- [PROBLEM]
From the line with "C11: 470pF (DGND, n10) -> 470nF (DGND, n10)" to the line with "P4 pin 1: DGND -> n9", retype every line exactly, including those two, and leave out the rest of the data below.

[RECORDS PROVIDED Boundary: Start]

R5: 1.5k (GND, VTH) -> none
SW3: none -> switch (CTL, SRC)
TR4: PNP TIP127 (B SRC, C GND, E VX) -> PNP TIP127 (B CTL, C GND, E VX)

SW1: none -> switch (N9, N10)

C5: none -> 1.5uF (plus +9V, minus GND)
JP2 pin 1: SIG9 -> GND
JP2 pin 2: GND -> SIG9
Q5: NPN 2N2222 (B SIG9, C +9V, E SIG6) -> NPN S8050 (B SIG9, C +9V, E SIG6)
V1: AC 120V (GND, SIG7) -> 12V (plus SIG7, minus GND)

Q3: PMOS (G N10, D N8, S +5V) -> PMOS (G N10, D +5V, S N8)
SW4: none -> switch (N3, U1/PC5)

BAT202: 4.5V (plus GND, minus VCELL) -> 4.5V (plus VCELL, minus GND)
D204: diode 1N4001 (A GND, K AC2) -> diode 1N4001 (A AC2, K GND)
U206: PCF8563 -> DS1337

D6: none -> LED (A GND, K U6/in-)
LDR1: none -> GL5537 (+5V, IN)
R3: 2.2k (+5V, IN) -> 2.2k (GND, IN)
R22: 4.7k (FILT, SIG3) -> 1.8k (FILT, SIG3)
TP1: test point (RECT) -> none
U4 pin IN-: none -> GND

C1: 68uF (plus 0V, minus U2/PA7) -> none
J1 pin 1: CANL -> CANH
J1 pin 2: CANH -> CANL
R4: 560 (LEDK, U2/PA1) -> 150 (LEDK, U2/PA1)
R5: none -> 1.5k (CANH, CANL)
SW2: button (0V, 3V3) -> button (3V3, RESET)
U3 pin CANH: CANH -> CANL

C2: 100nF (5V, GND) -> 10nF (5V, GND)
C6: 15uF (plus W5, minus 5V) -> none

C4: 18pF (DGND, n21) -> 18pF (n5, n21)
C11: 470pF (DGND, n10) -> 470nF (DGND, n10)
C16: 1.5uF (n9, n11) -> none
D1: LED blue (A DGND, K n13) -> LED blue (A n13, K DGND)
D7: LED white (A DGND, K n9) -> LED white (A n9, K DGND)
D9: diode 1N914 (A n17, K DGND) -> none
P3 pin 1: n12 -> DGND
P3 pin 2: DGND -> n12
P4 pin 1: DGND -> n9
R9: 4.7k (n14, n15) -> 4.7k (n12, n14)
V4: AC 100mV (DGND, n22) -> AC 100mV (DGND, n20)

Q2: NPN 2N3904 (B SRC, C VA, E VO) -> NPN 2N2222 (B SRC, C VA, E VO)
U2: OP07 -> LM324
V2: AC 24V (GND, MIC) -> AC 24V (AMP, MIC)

[RECORDS PROVIDED Boundary: End]

- [SOLVED PROBLEM]
C11: 470pF (DGND, n10) -> 470nF (DGND, n10)
C16: 1.5uF (n9, n11) -> none
D1: LED blue (A DGND, K n13) -> LED blue (A n13, K DGND)
D7: LED white (A DGND, K n9) -> LED white (A n9, K DGND)
D9: diode 1N914 (A n17, K DGND) -> none
P3 pin 1: n12 -> DGND
P3 pin 2: DGND -> n12
P4 pin 1: DGND -> n9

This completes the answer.